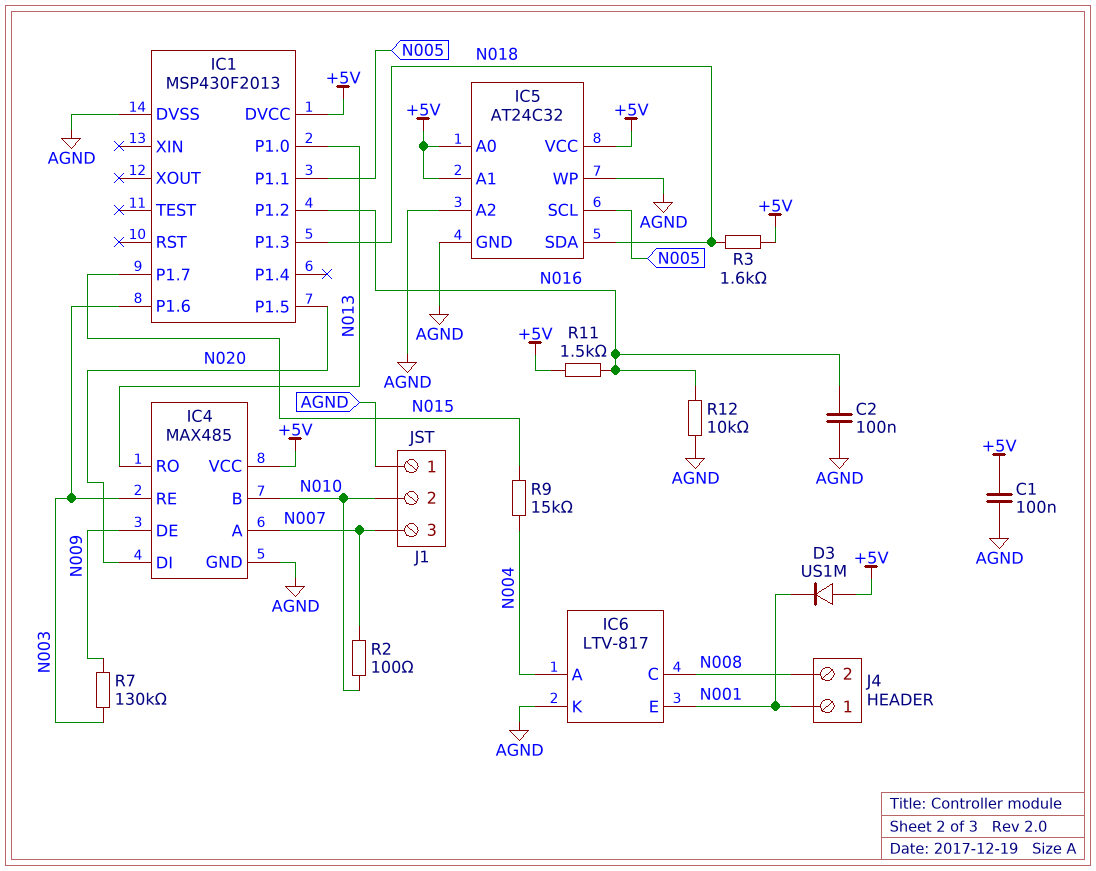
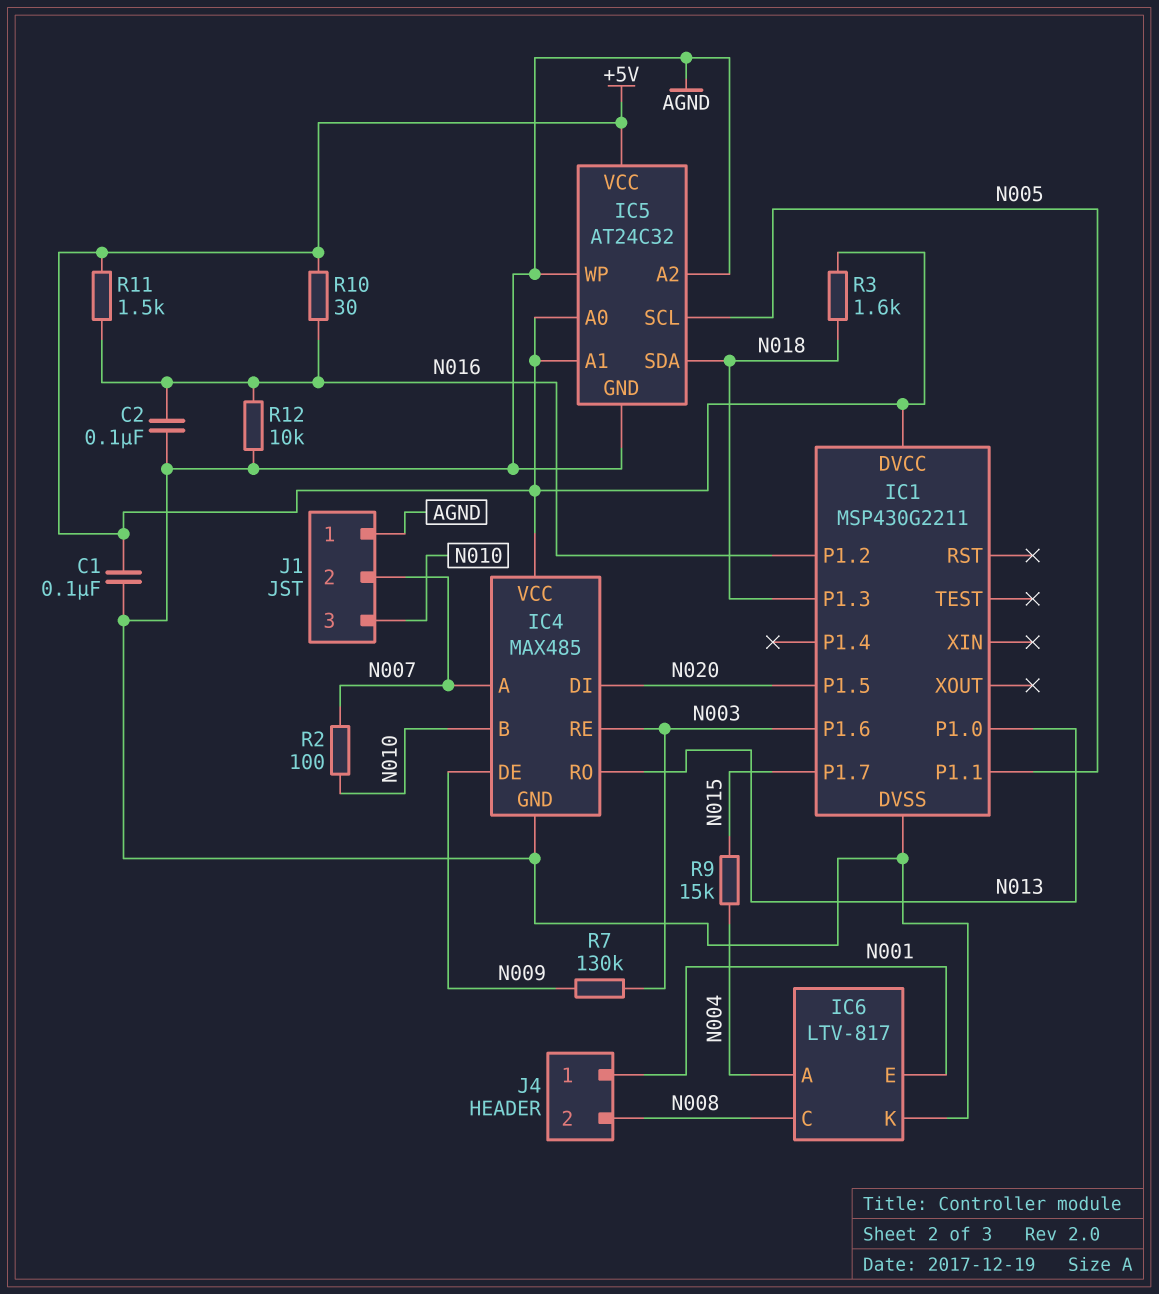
D3: diode US1M (A +5V, K N001) -> none
IC1: MSP430F2013 -> MSP430G2211
J1 pin 2: N010 -> N007
J1 pin 3: N007 -> N010
R10: none -> 30 (+5V, N016)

============

Exercise requirements> Would you copy the records word for word, without any of their pictures?

Task response>
D3: diode US1M (A +5V, K N001) -> none
IC1: MSP430F2013 -> MSP430G2211
J1 pin 2: N010 -> N007
J1 pin 3: N007 -> N010
R10: none -> 30 (+5V, N016)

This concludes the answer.